Your objective: Would you return, word for word, the lines of the data below from the line with "camera: 70 degrees right, 5 degrees down" through the line with "(130, 306) = (701, 433): none -> white cheese", and no others?

Material for this task:
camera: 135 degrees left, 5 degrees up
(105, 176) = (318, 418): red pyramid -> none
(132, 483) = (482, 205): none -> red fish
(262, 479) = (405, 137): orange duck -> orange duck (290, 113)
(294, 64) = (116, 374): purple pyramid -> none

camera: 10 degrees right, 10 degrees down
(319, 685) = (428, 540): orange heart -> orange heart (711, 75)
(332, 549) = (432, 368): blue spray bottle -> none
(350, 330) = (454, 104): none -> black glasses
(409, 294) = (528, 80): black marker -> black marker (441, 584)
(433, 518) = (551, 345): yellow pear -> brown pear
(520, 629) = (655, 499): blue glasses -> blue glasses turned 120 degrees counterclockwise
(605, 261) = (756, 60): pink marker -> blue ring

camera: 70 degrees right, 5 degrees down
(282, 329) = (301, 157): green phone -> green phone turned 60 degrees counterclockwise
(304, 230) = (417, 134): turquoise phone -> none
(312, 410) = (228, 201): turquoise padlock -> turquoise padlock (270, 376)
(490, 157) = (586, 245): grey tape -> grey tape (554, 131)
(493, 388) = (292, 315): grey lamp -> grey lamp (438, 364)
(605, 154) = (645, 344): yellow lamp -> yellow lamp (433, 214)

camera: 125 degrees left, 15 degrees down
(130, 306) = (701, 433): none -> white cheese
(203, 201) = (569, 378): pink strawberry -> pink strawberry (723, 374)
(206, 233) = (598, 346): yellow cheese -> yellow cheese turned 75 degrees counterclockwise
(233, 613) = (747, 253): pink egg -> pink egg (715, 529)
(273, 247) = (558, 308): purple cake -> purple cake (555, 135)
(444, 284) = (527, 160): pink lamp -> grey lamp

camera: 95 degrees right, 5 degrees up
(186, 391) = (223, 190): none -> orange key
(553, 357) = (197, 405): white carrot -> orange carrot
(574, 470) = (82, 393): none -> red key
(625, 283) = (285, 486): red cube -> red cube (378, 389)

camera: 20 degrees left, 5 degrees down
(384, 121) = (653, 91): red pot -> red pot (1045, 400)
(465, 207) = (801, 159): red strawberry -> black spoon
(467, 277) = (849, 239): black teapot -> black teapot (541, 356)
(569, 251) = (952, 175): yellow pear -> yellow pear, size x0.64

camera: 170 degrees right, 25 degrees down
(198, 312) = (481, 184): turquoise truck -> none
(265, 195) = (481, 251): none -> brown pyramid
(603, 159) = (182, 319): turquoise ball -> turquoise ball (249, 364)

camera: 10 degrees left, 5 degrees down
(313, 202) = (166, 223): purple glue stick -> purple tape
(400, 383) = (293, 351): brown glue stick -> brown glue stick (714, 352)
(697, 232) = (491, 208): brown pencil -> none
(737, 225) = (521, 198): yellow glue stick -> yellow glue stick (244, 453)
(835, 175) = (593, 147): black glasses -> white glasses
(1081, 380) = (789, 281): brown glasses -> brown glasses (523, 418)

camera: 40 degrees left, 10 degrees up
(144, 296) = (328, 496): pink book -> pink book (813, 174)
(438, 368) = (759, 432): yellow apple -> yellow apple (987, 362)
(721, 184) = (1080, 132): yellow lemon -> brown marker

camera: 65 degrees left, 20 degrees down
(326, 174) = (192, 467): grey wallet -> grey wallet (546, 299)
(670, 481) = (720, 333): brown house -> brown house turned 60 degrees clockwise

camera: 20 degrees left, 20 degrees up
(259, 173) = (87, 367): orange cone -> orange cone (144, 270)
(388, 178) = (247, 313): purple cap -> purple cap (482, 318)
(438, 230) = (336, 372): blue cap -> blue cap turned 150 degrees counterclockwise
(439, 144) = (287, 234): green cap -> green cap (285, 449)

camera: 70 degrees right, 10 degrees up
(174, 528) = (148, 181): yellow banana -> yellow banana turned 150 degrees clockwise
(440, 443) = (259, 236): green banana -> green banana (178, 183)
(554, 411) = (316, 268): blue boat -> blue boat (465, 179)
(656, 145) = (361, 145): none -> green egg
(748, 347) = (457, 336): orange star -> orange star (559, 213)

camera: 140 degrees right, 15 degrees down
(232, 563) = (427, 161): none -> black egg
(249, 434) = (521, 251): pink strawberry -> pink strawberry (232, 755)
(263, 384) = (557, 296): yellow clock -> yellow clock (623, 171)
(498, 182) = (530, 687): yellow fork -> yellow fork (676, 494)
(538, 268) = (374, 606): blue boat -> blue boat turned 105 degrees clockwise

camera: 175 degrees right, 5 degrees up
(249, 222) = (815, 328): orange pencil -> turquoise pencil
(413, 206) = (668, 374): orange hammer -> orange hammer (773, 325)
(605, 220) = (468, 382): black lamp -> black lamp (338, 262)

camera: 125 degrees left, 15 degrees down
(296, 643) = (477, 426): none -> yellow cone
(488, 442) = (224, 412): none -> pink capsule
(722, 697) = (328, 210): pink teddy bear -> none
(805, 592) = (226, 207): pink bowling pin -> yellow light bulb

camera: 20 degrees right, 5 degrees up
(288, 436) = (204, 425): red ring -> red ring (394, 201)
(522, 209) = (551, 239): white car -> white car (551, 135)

Result of this exercise:
camera: 70 degrees right, 5 degrees down
(282, 329) = (301, 157): green phone -> green phone turned 60 degrees counterclockwise
(304, 230) = (417, 134): turquoise phone -> none
(312, 410) = (228, 201): turquoise padlock -> turquoise padlock (270, 376)
(490, 157) = (586, 245): grey tape -> grey tape (554, 131)
(493, 388) = (292, 315): grey lamp -> grey lamp (438, 364)
(605, 154) = (645, 344): yellow lamp -> yellow lamp (433, 214)

camera: 125 degrees left, 15 degrees down
(130, 306) = (701, 433): none -> white cheese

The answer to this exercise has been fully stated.